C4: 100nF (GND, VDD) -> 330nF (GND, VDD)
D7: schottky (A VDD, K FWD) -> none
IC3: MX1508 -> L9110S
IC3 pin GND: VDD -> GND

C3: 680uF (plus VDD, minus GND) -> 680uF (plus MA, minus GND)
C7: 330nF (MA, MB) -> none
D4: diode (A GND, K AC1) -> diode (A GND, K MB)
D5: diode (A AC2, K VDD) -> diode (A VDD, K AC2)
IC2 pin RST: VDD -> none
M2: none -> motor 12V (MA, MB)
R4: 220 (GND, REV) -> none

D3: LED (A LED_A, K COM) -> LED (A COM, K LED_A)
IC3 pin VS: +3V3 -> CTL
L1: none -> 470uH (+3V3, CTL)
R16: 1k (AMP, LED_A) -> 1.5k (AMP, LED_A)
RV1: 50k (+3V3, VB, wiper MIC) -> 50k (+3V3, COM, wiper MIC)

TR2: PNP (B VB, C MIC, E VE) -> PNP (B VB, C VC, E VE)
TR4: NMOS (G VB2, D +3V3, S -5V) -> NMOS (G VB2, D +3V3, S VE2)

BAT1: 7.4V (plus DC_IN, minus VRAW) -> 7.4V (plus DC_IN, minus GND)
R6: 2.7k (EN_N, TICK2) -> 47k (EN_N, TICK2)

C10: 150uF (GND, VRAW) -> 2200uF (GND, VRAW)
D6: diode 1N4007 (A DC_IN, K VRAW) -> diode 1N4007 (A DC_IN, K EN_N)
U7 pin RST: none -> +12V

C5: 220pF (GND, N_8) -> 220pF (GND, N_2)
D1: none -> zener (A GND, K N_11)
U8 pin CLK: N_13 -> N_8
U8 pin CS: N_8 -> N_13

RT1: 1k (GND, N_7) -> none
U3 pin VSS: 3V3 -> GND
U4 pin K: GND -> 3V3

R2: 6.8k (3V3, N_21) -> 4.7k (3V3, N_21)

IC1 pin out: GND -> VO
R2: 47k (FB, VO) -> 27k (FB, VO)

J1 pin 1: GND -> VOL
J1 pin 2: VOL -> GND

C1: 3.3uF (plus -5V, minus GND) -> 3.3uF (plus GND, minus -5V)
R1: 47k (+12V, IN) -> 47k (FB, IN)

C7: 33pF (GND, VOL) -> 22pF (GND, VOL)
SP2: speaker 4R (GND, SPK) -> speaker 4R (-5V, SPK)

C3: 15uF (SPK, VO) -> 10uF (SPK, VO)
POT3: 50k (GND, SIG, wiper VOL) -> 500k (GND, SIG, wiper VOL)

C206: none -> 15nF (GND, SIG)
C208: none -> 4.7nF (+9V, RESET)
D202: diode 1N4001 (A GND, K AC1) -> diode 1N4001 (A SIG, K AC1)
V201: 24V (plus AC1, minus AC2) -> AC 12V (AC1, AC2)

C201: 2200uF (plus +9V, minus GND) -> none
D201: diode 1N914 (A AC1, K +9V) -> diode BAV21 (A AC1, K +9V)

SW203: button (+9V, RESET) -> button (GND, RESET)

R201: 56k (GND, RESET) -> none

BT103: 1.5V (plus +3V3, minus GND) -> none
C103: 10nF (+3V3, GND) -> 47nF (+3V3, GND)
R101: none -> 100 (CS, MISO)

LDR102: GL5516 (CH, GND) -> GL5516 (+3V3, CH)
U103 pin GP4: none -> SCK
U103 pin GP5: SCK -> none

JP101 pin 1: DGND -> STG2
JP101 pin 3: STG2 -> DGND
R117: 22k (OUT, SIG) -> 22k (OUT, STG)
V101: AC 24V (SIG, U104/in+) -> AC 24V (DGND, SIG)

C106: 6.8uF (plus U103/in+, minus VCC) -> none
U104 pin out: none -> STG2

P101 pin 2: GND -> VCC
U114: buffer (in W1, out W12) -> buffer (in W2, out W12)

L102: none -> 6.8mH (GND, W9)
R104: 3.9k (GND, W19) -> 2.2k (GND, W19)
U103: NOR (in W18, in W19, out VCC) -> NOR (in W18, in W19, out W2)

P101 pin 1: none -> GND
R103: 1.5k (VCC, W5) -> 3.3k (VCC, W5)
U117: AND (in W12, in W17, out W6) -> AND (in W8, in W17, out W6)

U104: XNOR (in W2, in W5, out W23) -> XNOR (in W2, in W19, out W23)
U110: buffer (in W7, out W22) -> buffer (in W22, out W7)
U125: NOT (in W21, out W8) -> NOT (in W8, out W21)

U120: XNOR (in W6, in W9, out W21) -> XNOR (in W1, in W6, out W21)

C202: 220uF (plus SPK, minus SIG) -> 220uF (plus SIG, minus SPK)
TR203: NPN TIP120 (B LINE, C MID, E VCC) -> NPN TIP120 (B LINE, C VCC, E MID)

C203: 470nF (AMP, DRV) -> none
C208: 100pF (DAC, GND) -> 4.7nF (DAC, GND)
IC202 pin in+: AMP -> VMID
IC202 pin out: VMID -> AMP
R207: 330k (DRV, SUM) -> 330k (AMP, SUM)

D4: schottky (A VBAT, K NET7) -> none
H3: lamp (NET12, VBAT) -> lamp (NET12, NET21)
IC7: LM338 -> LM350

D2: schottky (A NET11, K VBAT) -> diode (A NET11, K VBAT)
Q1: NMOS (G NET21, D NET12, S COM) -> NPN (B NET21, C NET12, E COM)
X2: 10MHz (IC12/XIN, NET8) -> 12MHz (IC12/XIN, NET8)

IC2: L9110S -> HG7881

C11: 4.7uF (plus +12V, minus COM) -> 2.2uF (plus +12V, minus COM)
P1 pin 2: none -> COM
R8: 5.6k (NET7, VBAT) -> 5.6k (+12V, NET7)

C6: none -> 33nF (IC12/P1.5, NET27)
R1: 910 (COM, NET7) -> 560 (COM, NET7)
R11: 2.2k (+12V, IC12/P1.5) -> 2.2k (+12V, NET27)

★ ★ ★ ★ ★ ★ ★

Please count the lines above that hold the string "minus" and reply with the number alone.

9